_Task instructions:_ Write out, word for word, every line from the one where "(723, 150) = (443, 250): grey" occurs to the final line of the entries, and nothing beyond them.

•••••

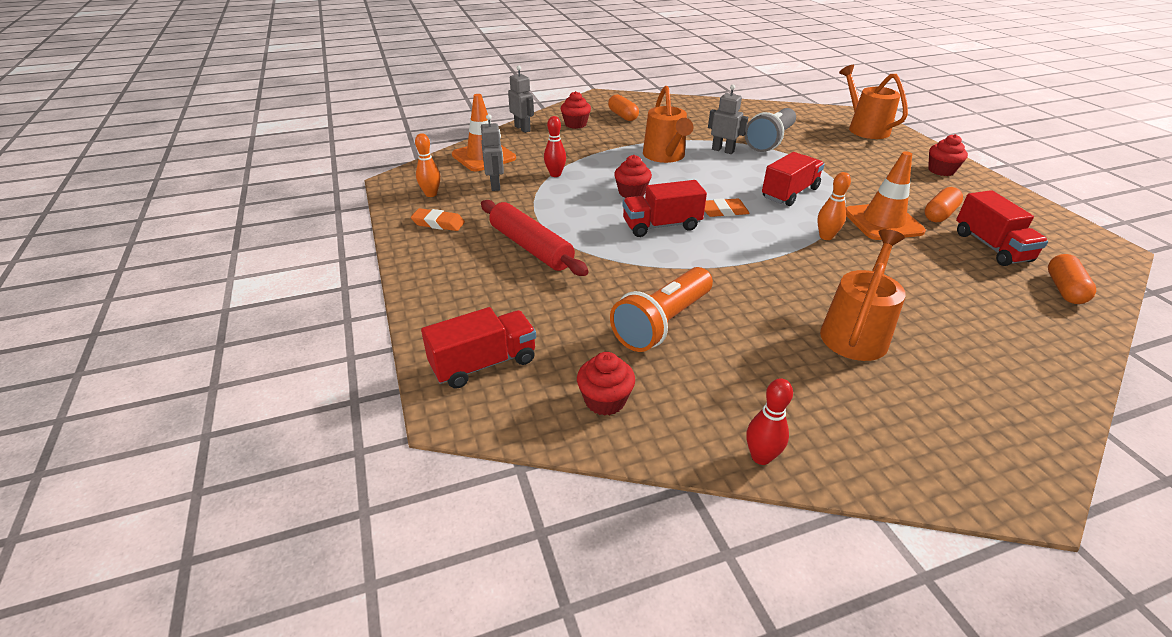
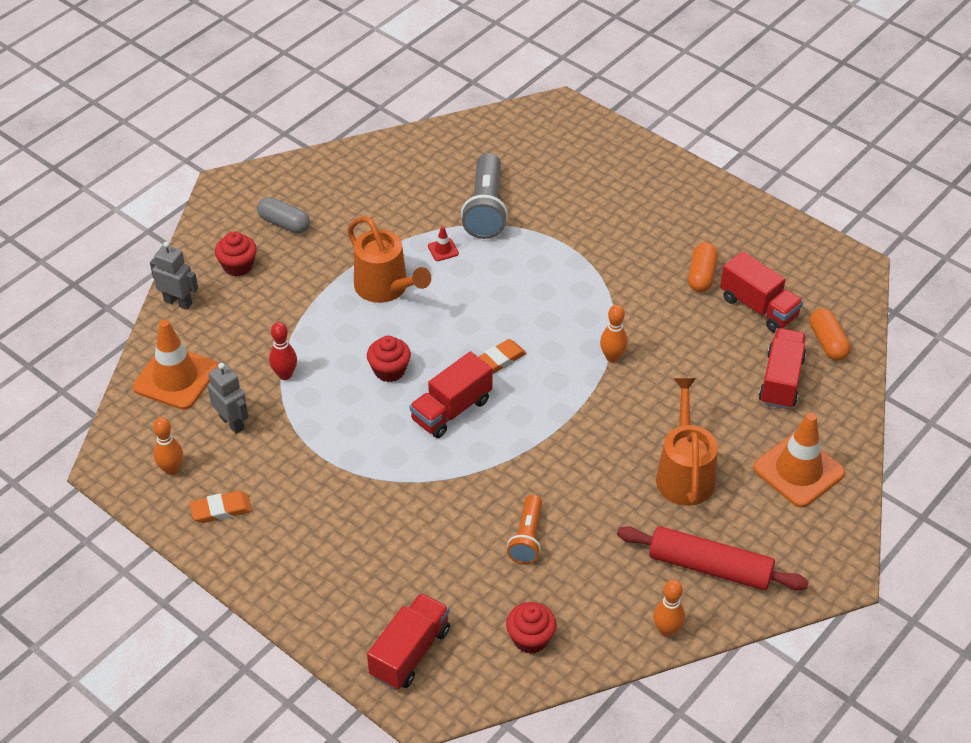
camera: 30 degrees left, 10 degrees up
(530, 247) = (345, 500): red rolling pin -> red rolling pin (709, 567)
(623, 116) = (284, 223): orange capsule -> grey capsule
(662, 323) = (527, 538): orange flashlight -> orange flashlight, size x0.61
(723, 150) = (443, 250): grey robot -> red traffic cone
(761, 457) = (667, 630): red bowling pin -> orange bowling pin
(789, 193) = (549, 301): red truck -> red truck (781, 380)
(864, 128) = (577, 139): orange watering can -> none
(883, 222) = (655, 311): orange traffic cone -> orange traffic cone (798, 470)
(941, 170) = (681, 195): red cupcake -> none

•••••

_Output below:_
(723, 150) = (443, 250): grey robot -> red traffic cone
(761, 457) = (667, 630): red bowling pin -> orange bowling pin
(789, 193) = (549, 301): red truck -> red truck (781, 380)
(864, 128) = (577, 139): orange watering can -> none
(883, 222) = (655, 311): orange traffic cone -> orange traffic cone (798, 470)
(941, 170) = (681, 195): red cupcake -> none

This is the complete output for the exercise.